> _AIM_
Extract each line from the records below that contains the string "time", copying those lines in their original order.

** Begin DATA EXCERPTS **

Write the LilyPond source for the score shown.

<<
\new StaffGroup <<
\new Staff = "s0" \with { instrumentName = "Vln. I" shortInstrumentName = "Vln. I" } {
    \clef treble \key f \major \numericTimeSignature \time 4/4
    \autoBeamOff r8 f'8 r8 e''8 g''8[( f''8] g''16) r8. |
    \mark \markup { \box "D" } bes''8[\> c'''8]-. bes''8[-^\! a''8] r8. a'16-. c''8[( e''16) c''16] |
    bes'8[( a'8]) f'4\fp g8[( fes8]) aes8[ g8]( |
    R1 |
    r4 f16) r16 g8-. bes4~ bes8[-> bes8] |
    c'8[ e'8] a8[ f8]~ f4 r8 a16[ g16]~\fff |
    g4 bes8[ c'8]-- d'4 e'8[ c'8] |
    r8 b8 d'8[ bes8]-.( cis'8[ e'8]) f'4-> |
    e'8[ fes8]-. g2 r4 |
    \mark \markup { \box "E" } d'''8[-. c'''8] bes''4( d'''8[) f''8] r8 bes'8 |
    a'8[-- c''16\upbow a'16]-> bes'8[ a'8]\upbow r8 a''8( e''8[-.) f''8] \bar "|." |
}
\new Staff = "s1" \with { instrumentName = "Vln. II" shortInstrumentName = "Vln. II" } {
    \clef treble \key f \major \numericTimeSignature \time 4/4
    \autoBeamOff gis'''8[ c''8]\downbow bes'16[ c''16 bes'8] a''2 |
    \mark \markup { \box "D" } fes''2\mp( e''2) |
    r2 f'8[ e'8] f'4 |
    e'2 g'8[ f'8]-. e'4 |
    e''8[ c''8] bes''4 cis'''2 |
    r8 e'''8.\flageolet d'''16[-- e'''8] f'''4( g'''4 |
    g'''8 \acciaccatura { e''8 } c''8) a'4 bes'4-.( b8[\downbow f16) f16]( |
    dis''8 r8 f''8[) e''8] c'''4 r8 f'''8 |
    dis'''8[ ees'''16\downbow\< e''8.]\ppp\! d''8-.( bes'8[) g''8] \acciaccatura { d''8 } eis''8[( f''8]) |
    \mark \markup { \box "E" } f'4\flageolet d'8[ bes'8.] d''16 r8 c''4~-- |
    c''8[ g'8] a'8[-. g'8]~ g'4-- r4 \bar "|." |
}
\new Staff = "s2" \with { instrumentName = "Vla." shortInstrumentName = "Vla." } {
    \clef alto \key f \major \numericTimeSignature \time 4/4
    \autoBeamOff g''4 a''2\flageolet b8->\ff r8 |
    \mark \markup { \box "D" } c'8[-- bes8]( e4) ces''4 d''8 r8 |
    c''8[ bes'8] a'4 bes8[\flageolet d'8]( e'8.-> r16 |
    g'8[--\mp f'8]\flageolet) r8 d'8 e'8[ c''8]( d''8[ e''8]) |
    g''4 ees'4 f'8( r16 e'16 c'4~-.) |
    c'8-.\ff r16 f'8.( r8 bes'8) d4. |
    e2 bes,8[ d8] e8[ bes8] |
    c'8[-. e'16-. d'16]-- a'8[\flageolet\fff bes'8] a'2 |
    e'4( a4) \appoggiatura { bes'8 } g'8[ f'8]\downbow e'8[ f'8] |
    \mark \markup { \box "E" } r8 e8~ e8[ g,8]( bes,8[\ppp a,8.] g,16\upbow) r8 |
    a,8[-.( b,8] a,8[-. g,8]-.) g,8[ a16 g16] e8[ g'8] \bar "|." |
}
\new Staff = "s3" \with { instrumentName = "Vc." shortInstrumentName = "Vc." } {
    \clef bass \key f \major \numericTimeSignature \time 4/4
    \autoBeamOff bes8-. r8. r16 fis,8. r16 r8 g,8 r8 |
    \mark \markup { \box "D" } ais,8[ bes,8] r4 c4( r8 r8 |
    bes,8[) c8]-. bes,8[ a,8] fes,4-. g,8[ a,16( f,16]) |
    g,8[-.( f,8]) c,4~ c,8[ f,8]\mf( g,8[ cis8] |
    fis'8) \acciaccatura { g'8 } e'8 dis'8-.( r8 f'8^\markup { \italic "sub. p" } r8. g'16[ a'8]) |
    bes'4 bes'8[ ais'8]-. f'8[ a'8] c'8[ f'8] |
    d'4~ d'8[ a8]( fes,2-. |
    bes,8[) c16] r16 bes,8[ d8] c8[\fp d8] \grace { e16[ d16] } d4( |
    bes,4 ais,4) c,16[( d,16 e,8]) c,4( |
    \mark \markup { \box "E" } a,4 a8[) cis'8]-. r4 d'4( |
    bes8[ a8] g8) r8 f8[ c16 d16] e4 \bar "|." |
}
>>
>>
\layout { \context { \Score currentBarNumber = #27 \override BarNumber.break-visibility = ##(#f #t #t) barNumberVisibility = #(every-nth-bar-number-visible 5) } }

** End DATA EXCERPTS **

> _EXERCISE SOLUTION_
    \clef treble \key f \major \numericTimeSignature \time 4/4
    \clef treble \key f \major \numericTimeSignature \time 4/4
    \clef alto \key f \major \numericTimeSignature \time 4/4
    \clef bass \key f \major \numericTimeSignature \time 4/4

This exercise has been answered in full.